**Exercise instructions**
Repeat, exactly as they appear, the lines from the one with "U4 pin VDD: n10 -> VDD" through the last line of the entries below, but none of the pictures.

◇ ◇ ◇

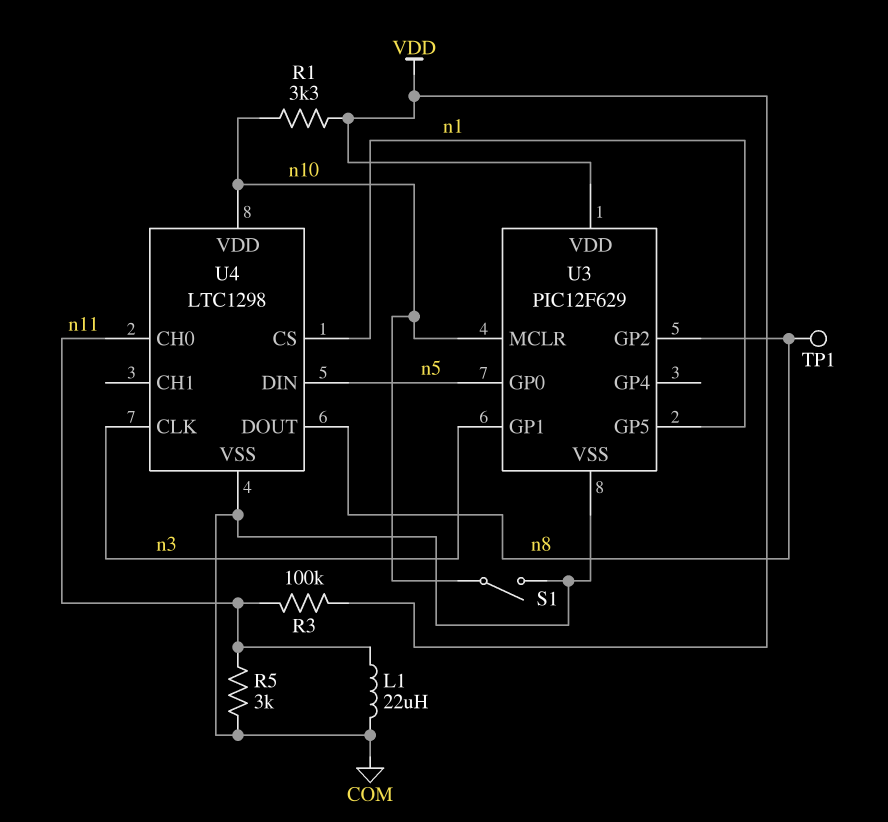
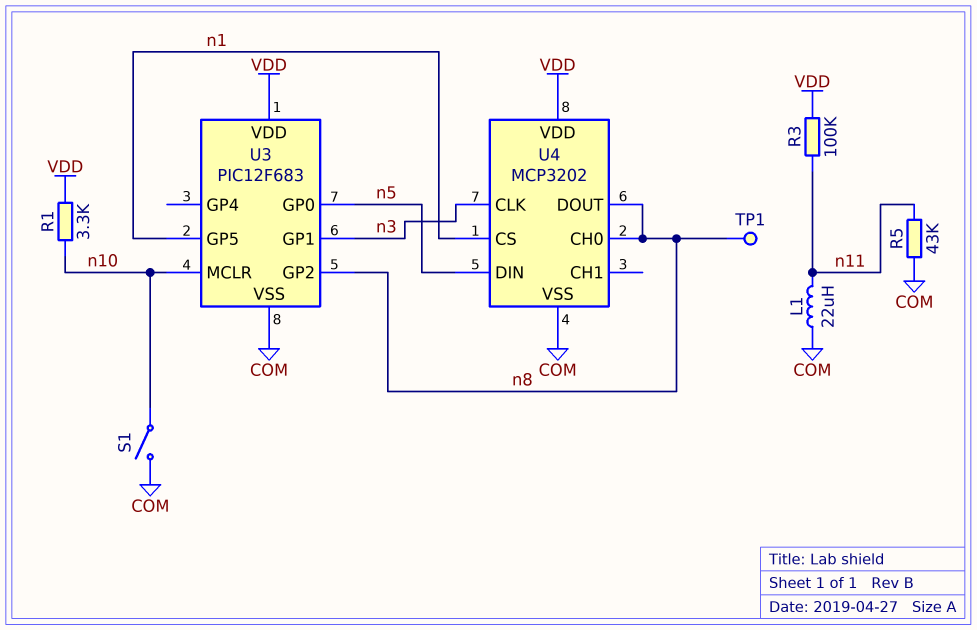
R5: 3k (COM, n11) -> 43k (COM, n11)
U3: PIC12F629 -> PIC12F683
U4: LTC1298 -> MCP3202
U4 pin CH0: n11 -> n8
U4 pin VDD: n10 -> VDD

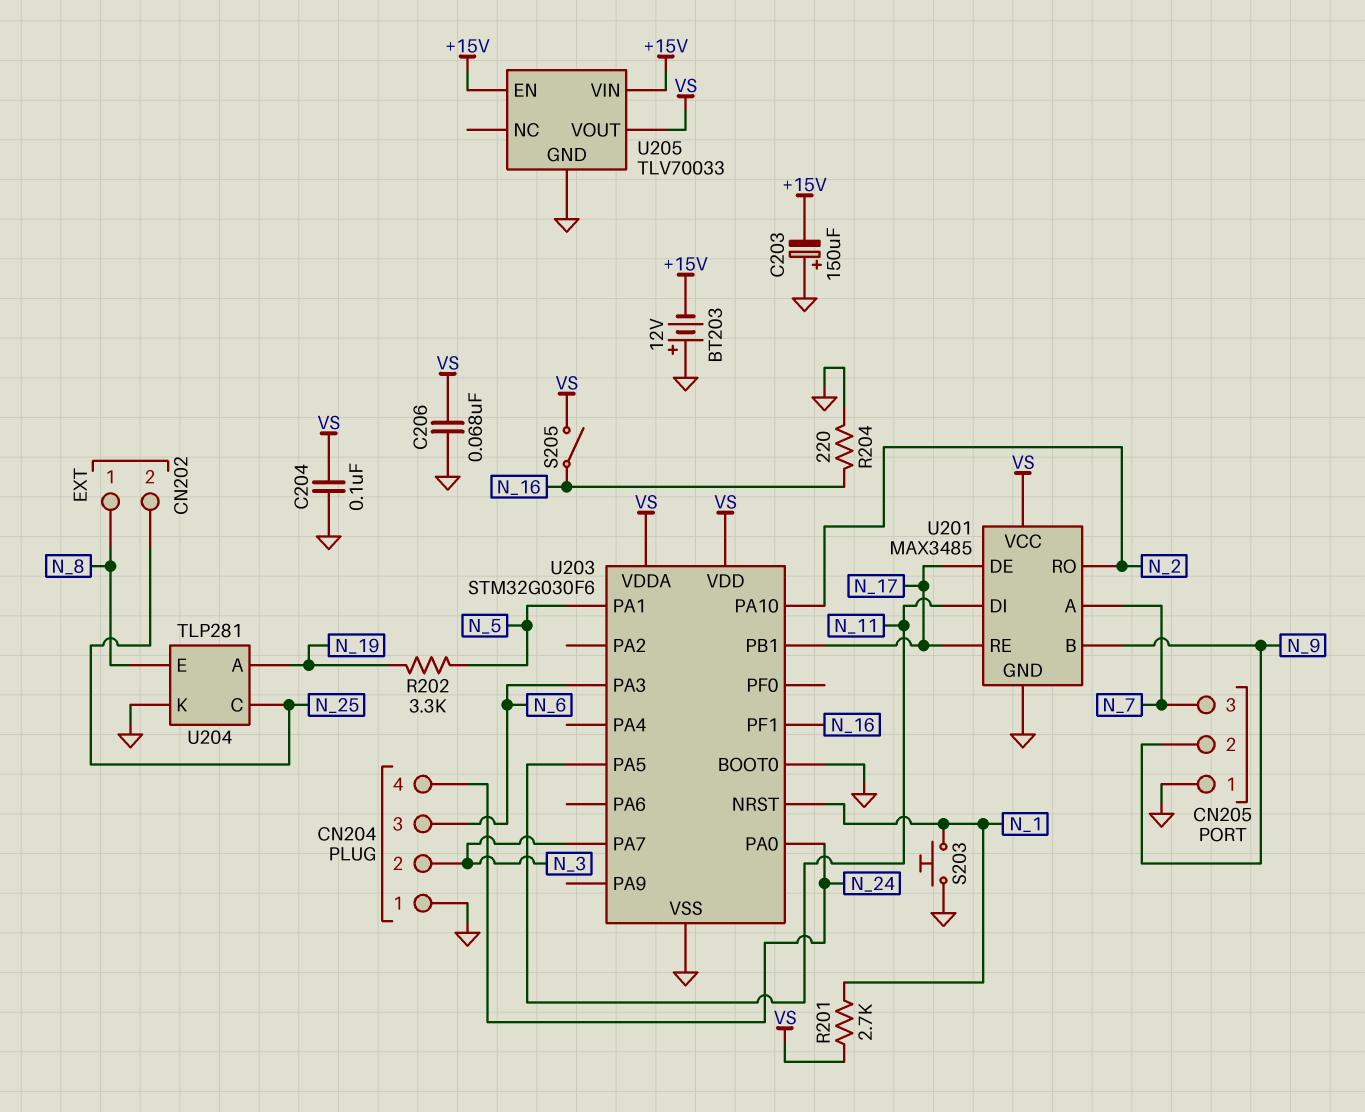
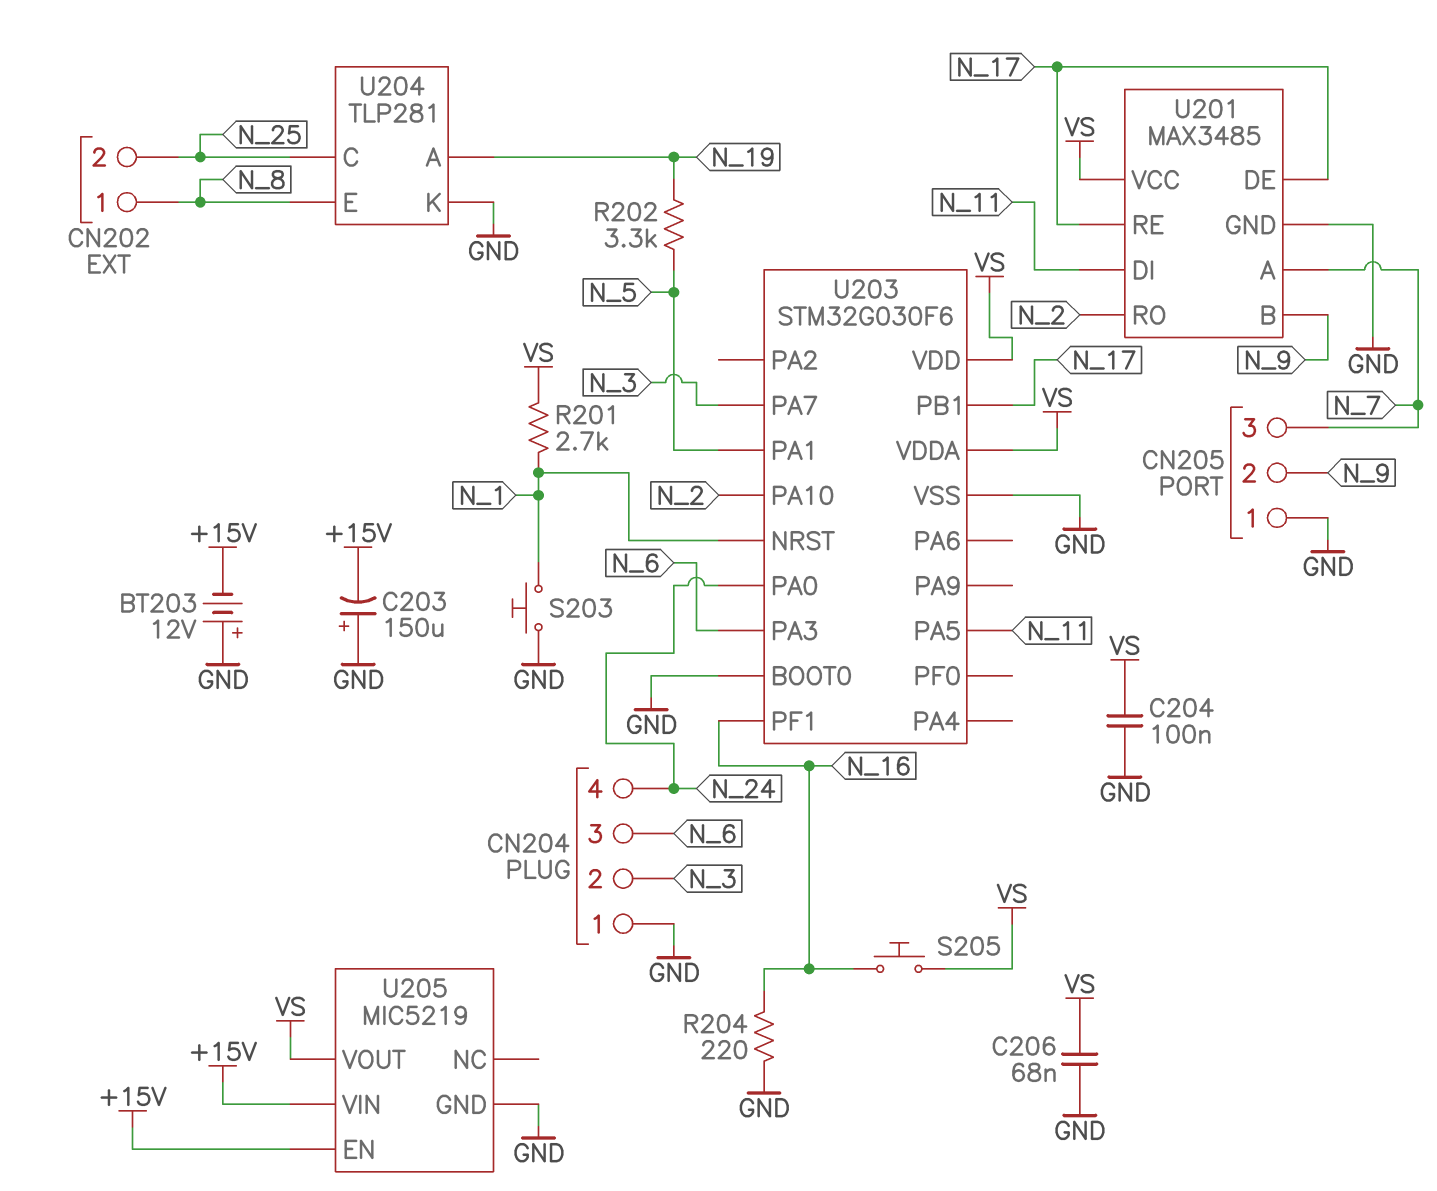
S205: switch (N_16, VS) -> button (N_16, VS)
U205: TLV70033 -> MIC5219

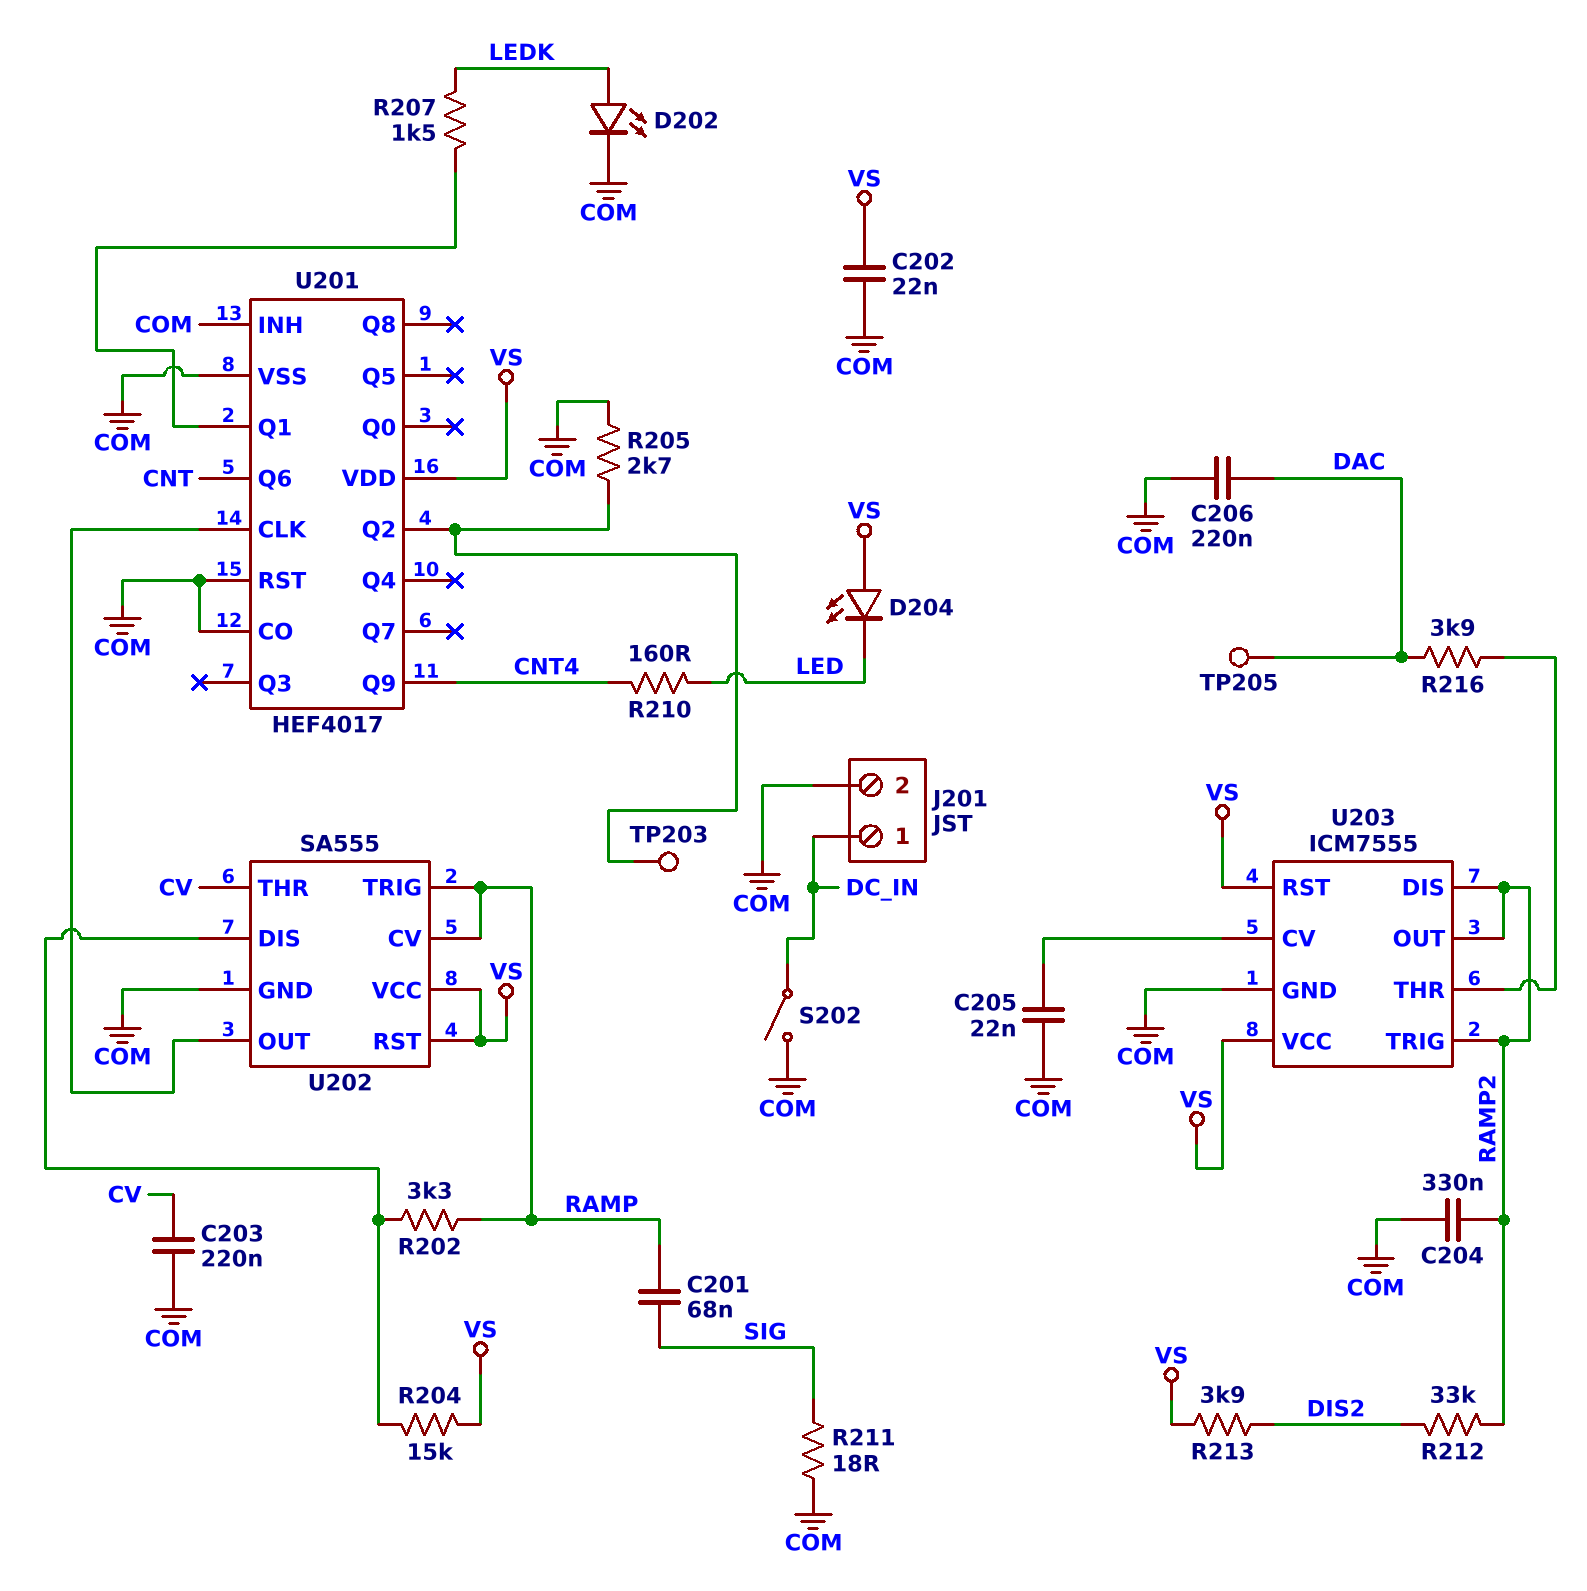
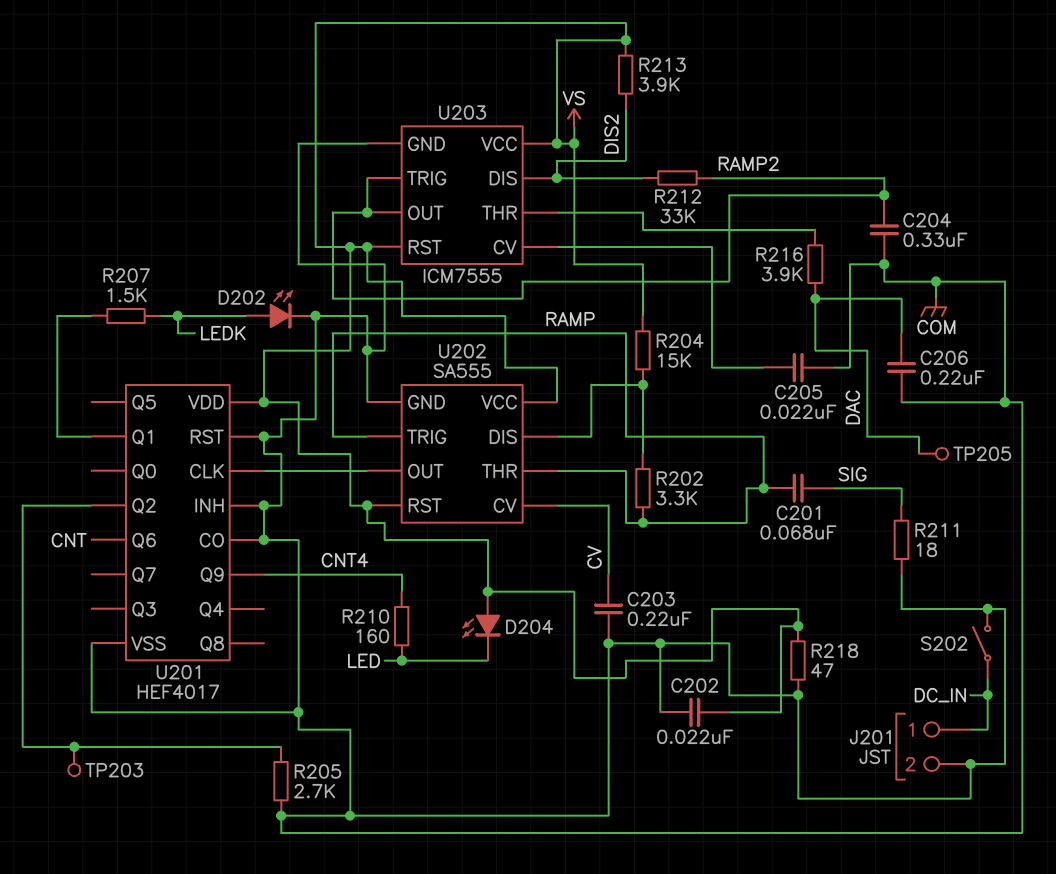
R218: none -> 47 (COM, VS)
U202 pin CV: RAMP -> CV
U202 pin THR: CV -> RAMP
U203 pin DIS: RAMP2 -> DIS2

◇ ◇ ◇

**Reply to the task**
U4 pin VDD: n10 -> VDD

S205: switch (N_16, VS) -> button (N_16, VS)
U205: TLV70033 -> MIC5219

R218: none -> 47 (COM, VS)
U202 pin CV: RAMP -> CV
U202 pin THR: CV -> RAMP
U203 pin DIS: RAMP2 -> DIS2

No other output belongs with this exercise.